↓↓↓

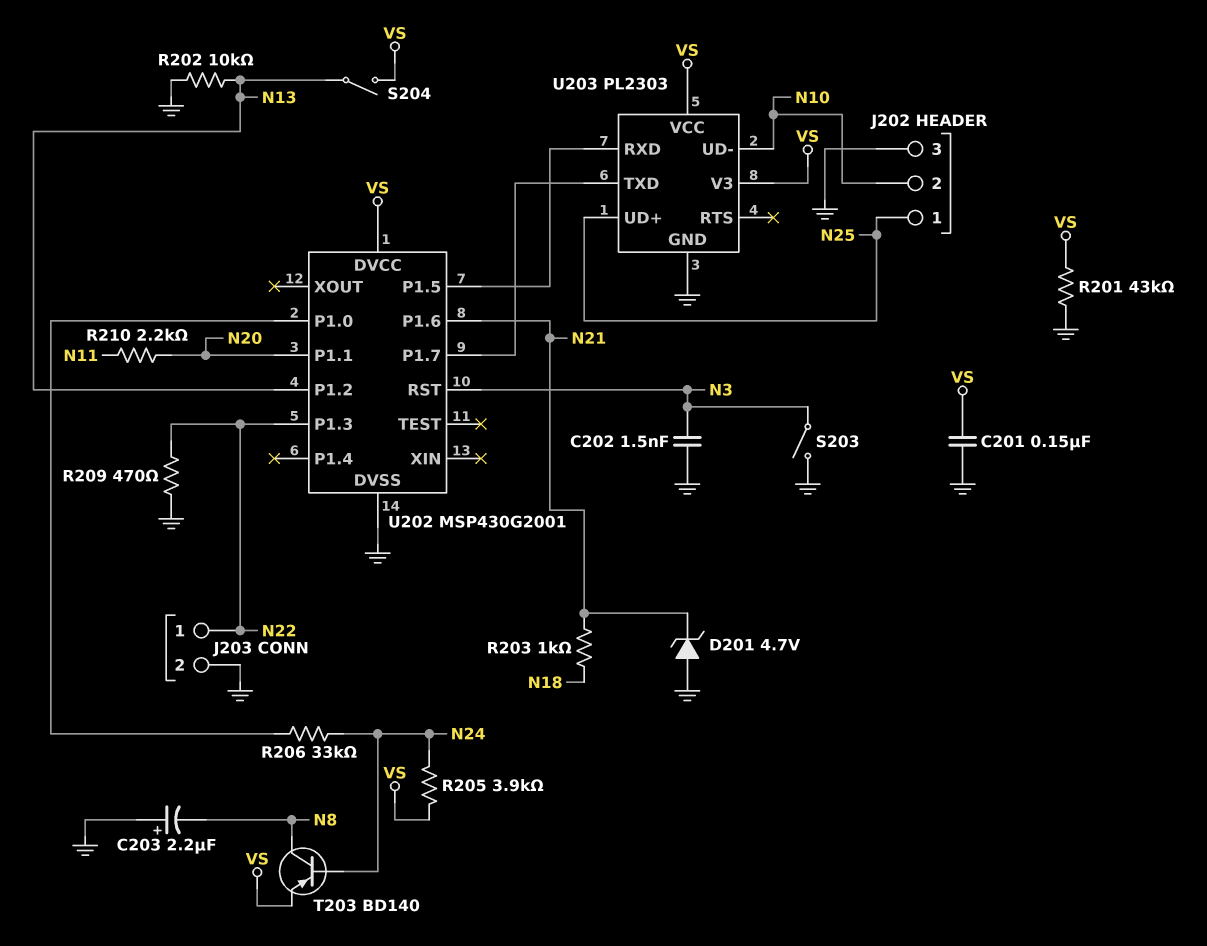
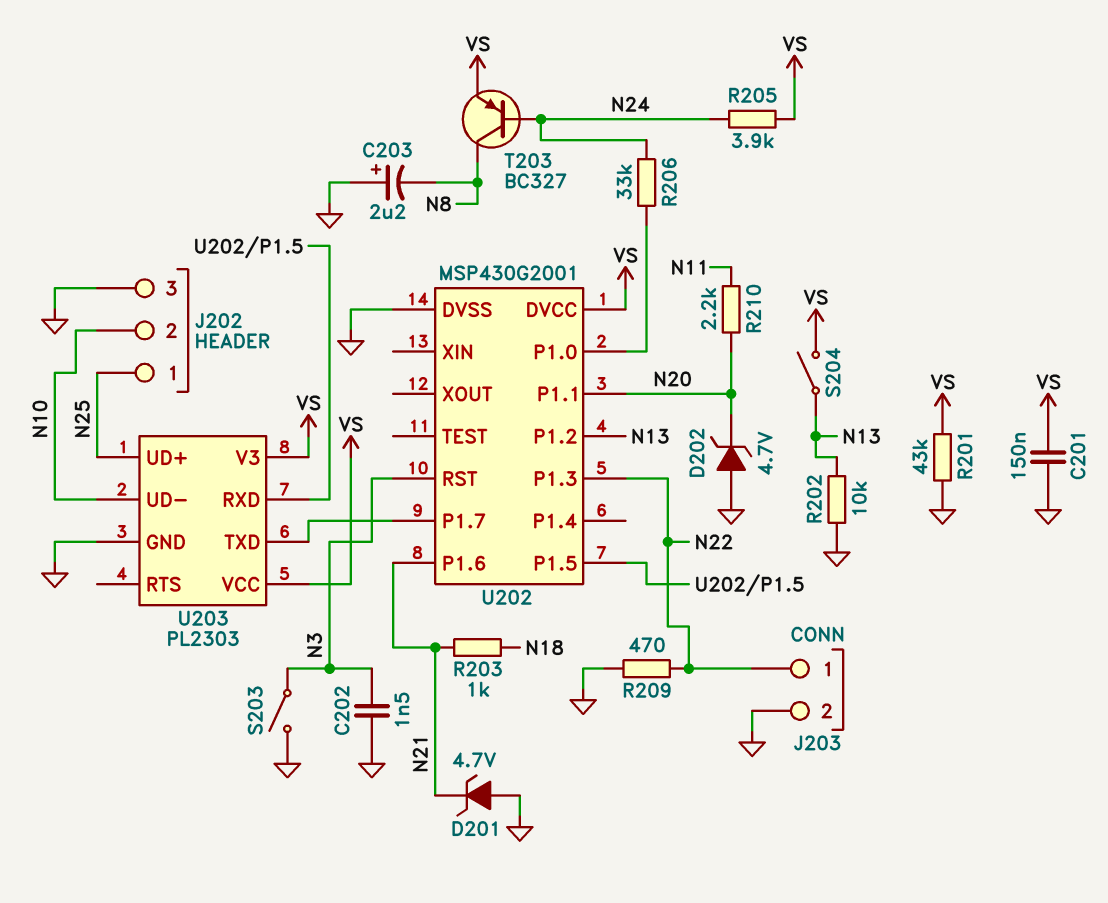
D202: none -> zener 4.7V (A GND, K N20)
T203: PNP BD140 (B N24, C N8, E VS) -> PNP BC327 (B N24, C N8, E VS)

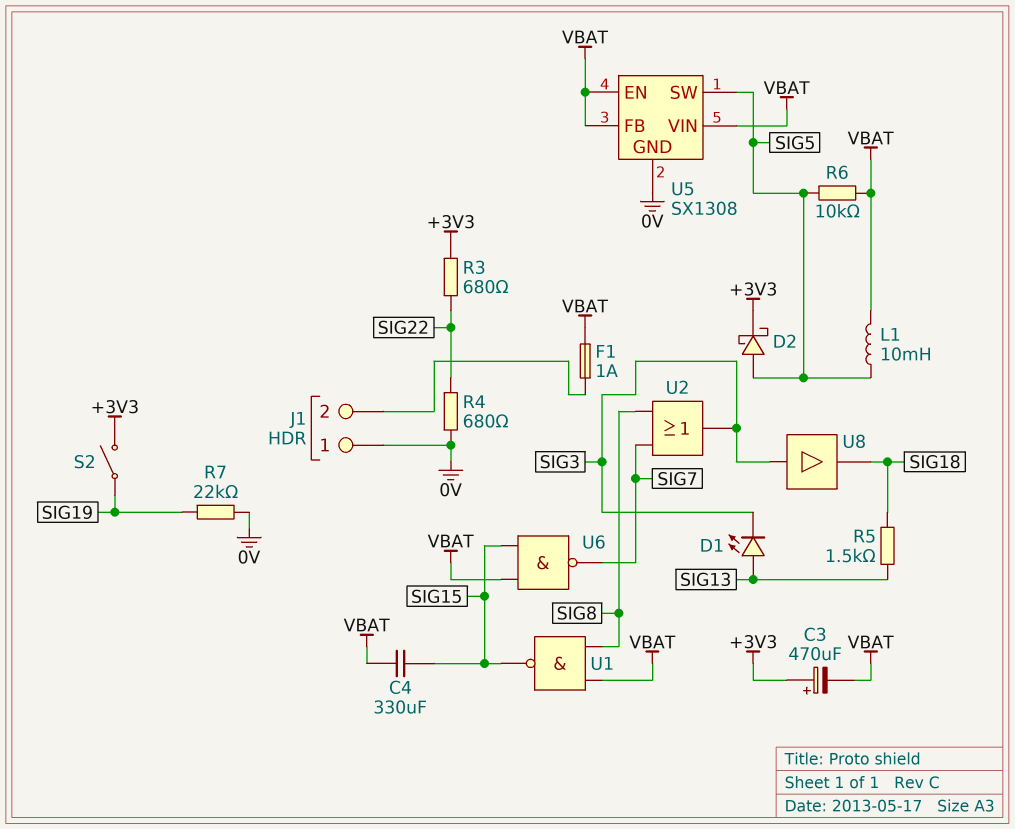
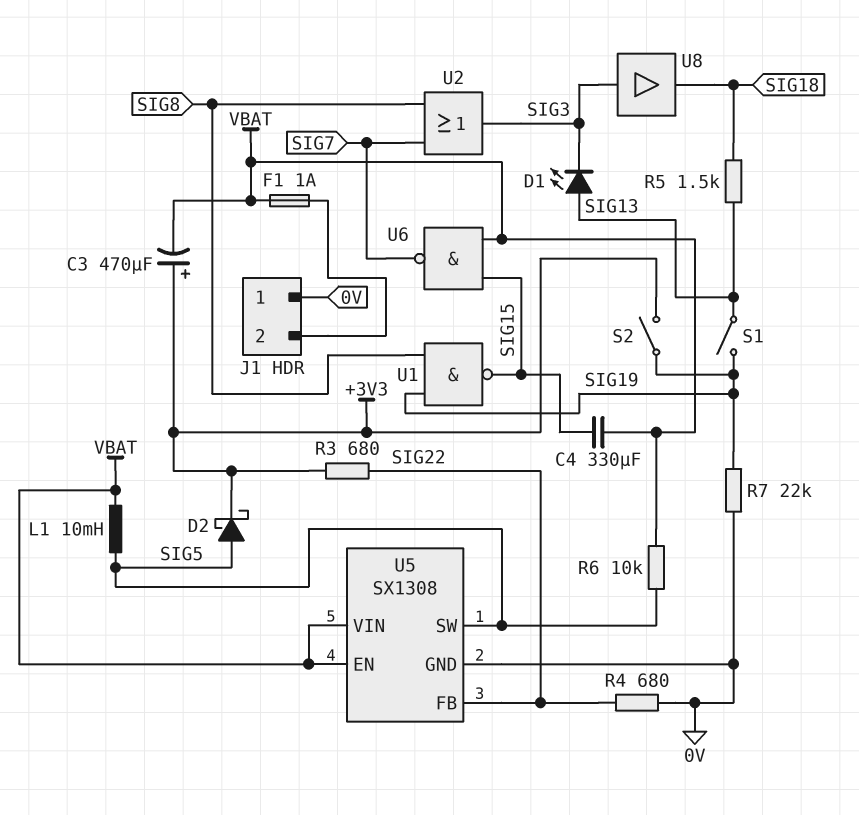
S1: none -> switch (SIG13, SIG19)
U1: NAND (in SIG8, in VBAT, out SIG15) -> NAND (in SIG8, in SIG19, out SIG15)
U5 pin FB: VBAT -> SIG22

↑↑↑

- [Aim of the exercise] Find each line in the records holding the string "VBAT" and show it.

- [Answer box]
U1: NAND (in SIG8, in VBAT, out SIG15) -> NAND (in SIG8, in SIG19, out SIG15)
U5 pin FB: VBAT -> SIG22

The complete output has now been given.